### EXERCISE GOAL
Please copy exactly the lines from the first in the records through the line that contains "none -> red brick E1 level 2", but not the pictures.

*** Opening of DATA PROVIDED ***

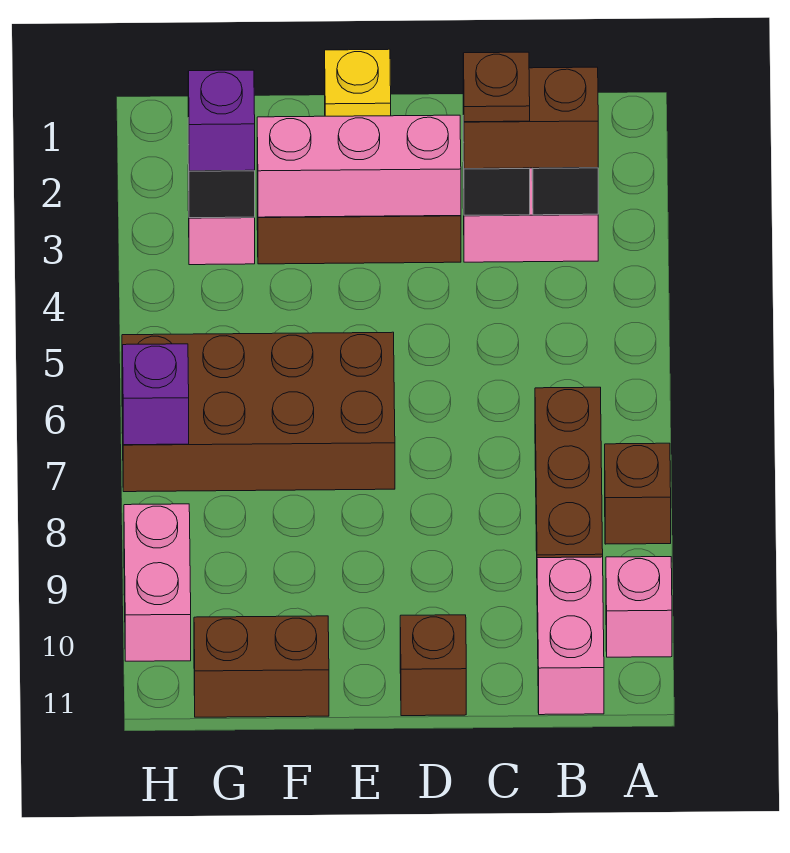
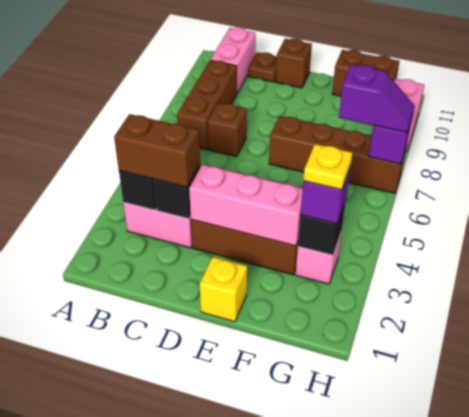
brown brick A8 level 1 -> brown brick C7 level 1
pink brick A10 level 1 -> none
brown plate C3 level 4 -> brown plate C11 level 1
brown brick E6:H7 level 1 -> brown brick E7:H7 level 1
none -> yellow plate G3 level 4
none -> purple slope G7:H7 level 3 top G

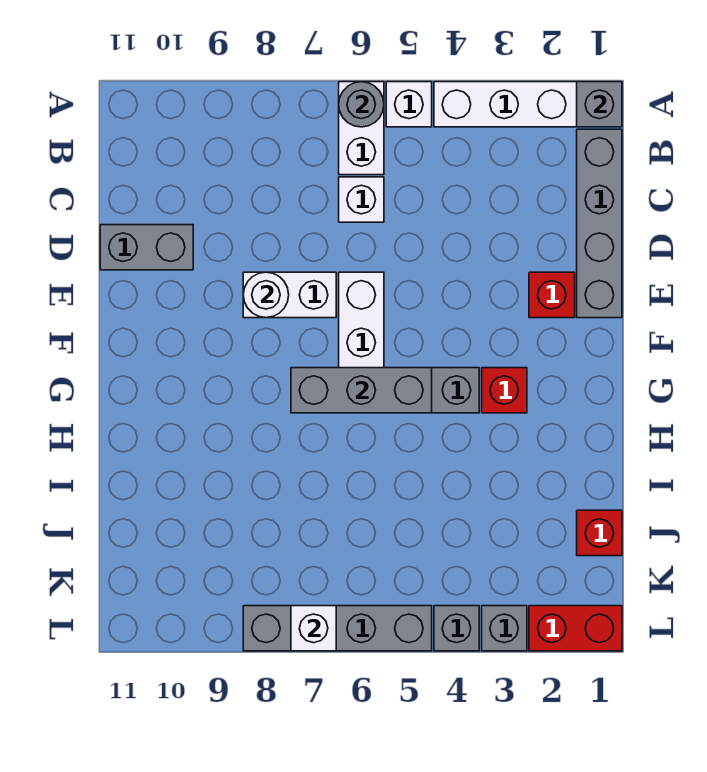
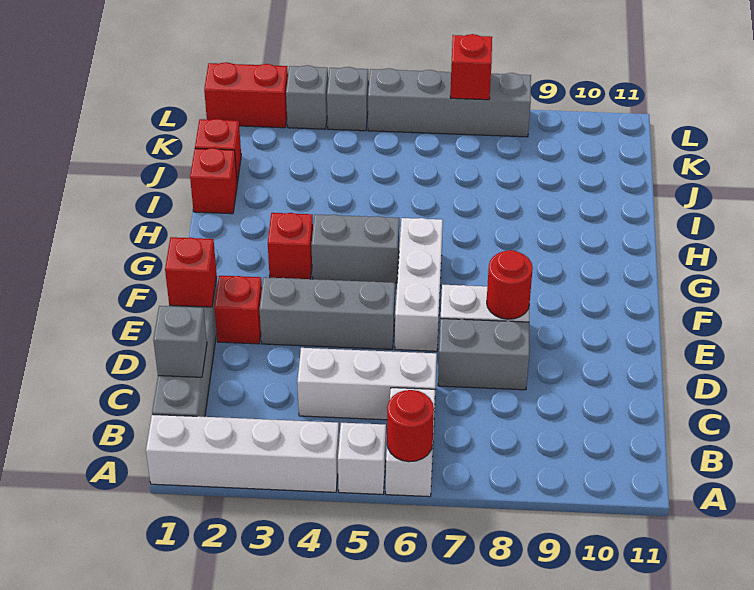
grey brick A1 level 2 -> grey brick C1 level 2
grey round brick A6 level 2 -> red round brick A6 level 2
white brick C6 level 1 -> white brick C4:C6 level 1
grey brick D10:D11 level 1 -> grey brick D7:D8 level 1
none -> red brick E1 level 2
white round brick E8 level 2 -> red round brick E8 level 2
grey brick G5:G7 level 2 -> grey brick E3:E5 level 1
none -> red brick I1 level 1
white brick L7 level 2 -> red brick L7 level 2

*** Close of DATA PROVIDED ***

### REPLY TO THE EXERCISE
brown brick A8 level 1 -> brown brick C7 level 1
pink brick A10 level 1 -> none
brown plate C3 level 4 -> brown plate C11 level 1
brown brick E6:H7 level 1 -> brown brick E7:H7 level 1
none -> yellow plate G3 level 4
none -> purple slope G7:H7 level 3 top G

grey brick A1 level 2 -> grey brick C1 level 2
grey round brick A6 level 2 -> red round brick A6 level 2
white brick C6 level 1 -> white brick C4:C6 level 1
grey brick D10:D11 level 1 -> grey brick D7:D8 level 1
none -> red brick E1 level 2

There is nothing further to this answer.